## DATA:

»»

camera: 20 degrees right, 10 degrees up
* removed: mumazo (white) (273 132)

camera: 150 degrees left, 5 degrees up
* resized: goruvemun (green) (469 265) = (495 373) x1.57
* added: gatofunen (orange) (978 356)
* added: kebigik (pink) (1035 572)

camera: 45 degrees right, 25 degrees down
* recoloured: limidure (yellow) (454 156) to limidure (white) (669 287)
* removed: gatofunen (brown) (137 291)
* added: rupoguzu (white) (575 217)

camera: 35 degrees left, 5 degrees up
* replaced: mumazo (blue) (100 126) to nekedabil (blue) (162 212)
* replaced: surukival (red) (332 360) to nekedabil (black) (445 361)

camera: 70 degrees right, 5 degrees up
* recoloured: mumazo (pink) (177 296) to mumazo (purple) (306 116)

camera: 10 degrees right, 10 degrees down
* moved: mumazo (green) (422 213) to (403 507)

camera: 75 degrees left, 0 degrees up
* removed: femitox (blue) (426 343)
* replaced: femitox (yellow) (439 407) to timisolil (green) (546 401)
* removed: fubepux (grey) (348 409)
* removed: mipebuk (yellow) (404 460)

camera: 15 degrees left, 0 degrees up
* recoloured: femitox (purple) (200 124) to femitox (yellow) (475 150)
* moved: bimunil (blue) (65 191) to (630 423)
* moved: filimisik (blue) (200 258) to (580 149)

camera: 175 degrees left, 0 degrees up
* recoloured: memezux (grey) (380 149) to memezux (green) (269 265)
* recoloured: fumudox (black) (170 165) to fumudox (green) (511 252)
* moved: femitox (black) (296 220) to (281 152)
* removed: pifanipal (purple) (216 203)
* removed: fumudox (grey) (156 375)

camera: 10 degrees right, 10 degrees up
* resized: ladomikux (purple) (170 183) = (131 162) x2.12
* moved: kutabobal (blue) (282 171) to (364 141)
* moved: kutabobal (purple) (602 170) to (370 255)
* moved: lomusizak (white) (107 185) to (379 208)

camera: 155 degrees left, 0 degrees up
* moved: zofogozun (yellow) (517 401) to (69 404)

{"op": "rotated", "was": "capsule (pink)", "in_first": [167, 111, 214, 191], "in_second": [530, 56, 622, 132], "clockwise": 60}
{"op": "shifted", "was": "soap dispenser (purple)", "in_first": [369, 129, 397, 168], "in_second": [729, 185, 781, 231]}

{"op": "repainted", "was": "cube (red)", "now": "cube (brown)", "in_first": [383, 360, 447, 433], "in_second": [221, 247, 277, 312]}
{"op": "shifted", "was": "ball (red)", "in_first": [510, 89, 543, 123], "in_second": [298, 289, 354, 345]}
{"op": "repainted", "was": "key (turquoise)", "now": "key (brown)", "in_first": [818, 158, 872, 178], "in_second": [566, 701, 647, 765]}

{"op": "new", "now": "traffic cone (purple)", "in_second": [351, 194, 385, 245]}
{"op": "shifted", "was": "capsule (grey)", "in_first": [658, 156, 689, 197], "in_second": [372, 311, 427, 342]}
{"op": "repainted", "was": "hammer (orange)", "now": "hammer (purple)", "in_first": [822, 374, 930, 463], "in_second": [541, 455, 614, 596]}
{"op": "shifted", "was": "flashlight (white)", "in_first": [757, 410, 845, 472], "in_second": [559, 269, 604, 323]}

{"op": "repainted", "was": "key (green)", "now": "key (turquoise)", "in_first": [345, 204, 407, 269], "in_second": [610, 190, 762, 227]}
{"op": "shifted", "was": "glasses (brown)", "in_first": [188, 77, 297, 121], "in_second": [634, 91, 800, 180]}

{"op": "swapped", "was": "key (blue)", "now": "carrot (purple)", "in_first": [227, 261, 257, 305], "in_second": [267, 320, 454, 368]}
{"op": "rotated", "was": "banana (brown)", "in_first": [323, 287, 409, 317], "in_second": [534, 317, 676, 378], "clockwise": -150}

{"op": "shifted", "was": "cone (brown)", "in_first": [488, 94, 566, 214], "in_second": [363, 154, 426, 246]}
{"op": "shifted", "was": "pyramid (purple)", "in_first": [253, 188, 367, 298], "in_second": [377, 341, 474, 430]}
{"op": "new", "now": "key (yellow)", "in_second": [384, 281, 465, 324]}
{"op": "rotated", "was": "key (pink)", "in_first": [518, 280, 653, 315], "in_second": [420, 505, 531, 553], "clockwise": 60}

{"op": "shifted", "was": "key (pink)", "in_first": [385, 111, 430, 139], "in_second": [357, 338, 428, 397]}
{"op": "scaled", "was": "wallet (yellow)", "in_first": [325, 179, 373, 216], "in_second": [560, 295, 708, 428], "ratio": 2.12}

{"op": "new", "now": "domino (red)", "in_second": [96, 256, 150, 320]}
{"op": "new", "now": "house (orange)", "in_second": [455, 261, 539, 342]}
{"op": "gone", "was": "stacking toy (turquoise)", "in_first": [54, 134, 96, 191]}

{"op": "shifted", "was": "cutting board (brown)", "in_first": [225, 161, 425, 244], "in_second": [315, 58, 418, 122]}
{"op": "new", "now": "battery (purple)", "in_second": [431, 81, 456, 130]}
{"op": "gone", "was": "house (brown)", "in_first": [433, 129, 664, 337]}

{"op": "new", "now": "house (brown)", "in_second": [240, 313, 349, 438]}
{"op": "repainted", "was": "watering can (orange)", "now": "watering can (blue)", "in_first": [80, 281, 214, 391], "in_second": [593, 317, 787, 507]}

««

Each line of the listing should be reproduced without any alteration.

## RESPONSE BOX:
camera: 20 degrees right, 10 degrees up
* removed: mumazo (white) (273 132)

camera: 150 degrees left, 5 degrees up
* resized: goruvemun (green) (469 265) = (495 373) x1.57
* added: gatofunen (orange) (978 356)
* added: kebigik (pink) (1035 572)

camera: 45 degrees right, 25 degrees down
* recoloured: limidure (yellow) (454 156) to limidure (white) (669 287)
* removed: gatofunen (brown) (137 291)
* added: rupoguzu (white) (575 217)

camera: 35 degrees left, 5 degrees up
* replaced: mumazo (blue) (100 126) to nekedabil (blue) (162 212)
* replaced: surukival (red) (332 360) to nekedabil (black) (445 361)

camera: 70 degrees right, 5 degrees up
* recoloured: mumazo (pink) (177 296) to mumazo (purple) (306 116)

camera: 10 degrees right, 10 degrees down
* moved: mumazo (green) (422 213) to (403 507)

camera: 75 degrees left, 0 degrees up
* removed: femitox (blue) (426 343)
* replaced: femitox (yellow) (439 407) to timisolil (green) (546 401)
* removed: fubepux (grey) (348 409)
* removed: mipebuk (yellow) (404 460)

camera: 15 degrees left, 0 degrees up
* recoloured: femitox (purple) (200 124) to femitox (yellow) (475 150)
* moved: bimunil (blue) (65 191) to (630 423)
* moved: filimisik (blue) (200 258) to (580 149)

camera: 175 degrees left, 0 degrees up
* recoloured: memezux (grey) (380 149) to memezux (green) (269 265)
* recoloured: fumudox (black) (170 165) to fumudox (green) (511 252)
* moved: femitox (black) (296 220) to (281 152)
* removed: pifanipal (purple) (216 203)
* removed: fumudox (grey) (156 375)

camera: 10 degrees right, 10 degrees up
* resized: ladomikux (purple) (170 183) = (131 162) x2.12
* moved: kutabobal (blue) (282 171) to (364 141)
* moved: kutabobal (purple) (602 170) to (370 255)
* moved: lomusizak (white) (107 185) to (379 208)

camera: 155 degrees left, 0 degrees up
* moved: zofogozun (yellow) (517 401) to (69 404)

{"op": "rotated", "was": "capsule (pink)", "in_first": [167, 111, 214, 191], "in_second": [530, 56, 622, 132], "clockwise": 60}
{"op": "shifted", "was": "soap dispenser (purple)", "in_first": [369, 129, 397, 168], "in_second": [729, 185, 781, 231]}

{"op": "repainted", "was": "cube (red)", "now": "cube (brown)", "in_first": [383, 360, 447, 433], "in_second": [221, 247, 277, 312]}
{"op": "shifted", "was": "ball (red)", "in_first": [510, 89, 543, 123], "in_second": [298, 289, 354, 345]}
{"op": "repainted", "was": "key (turquoise)", "now": "key (brown)", "in_first": [818, 158, 872, 178], "in_second": [566, 701, 647, 765]}

{"op": "new", "now": "traffic cone (purple)", "in_second": [351, 194, 385, 245]}
{"op": "shifted", "was": "capsule (grey)", "in_first": [658, 156, 689, 197], "in_second": [372, 311, 427, 342]}
{"op": "repainted", "was": "hammer (orange)", "now": "hammer (purple)", "in_first": [822, 374, 930, 463], "in_second": [541, 455, 614, 596]}
{"op": "shifted", "was": "flashlight (white)", "in_first": [757, 410, 845, 472], "in_second": [559, 269, 604, 323]}

{"op": "repainted", "was": "key (green)", "now": "key (turquoise)", "in_first": [345, 204, 407, 269], "in_second": [610, 190, 762, 227]}
{"op": "shifted", "was": "glasses (brown)", "in_first": [188, 77, 297, 121], "in_second": [634, 91, 800, 180]}

{"op": "swapped", "was": "key (blue)", "now": "carrot (purple)", "in_first": [227, 261, 257, 305], "in_second": [267, 320, 454, 368]}
{"op": "rotated", "was": "banana (brown)", "in_first": [323, 287, 409, 317], "in_second": [534, 317, 676, 378], "clockwise": -150}

{"op": "shifted", "was": "cone (brown)", "in_first": [488, 94, 566, 214], "in_second": [363, 154, 426, 246]}
{"op": "shifted", "was": "pyramid (purple)", "in_first": [253, 188, 367, 298], "in_second": [377, 341, 474, 430]}
{"op": "new", "now": "key (yellow)", "in_second": [384, 281, 465, 324]}
{"op": "rotated", "was": "key (pink)", "in_first": [518, 280, 653, 315], "in_second": [420, 505, 531, 553], "clockwise": 60}

{"op": "shifted", "was": "key (pink)", "in_first": [385, 111, 430, 139], "in_second": [357, 338, 428, 397]}
{"op": "scaled", "was": "wallet (yellow)", "in_first": [325, 179, 373, 216], "in_second": [560, 295, 708, 428], "ratio": 2.12}

{"op": "new", "now": "domino (red)", "in_second": [96, 256, 150, 320]}
{"op": "new", "now": "house (orange)", "in_second": [455, 261, 539, 342]}
{"op": "gone", "was": "stacking toy (turquoise)", "in_first": [54, 134, 96, 191]}

{"op": "shifted", "was": "cutting board (brown)", "in_first": [225, 161, 425, 244], "in_second": [315, 58, 418, 122]}
{"op": "new", "now": "battery (purple)", "in_second": [431, 81, 456, 130]}
{"op": "gone", "was": "house (brown)", "in_first": [433, 129, 664, 337]}

{"op": "new", "now": "house (brown)", "in_second": [240, 313, 349, 438]}
{"op": "repainted", "was": "watering can (orange)", "now": "watering can (blue)", "in_first": [80, 281, 214, 391], "in_second": [593, 317, 787, 507]}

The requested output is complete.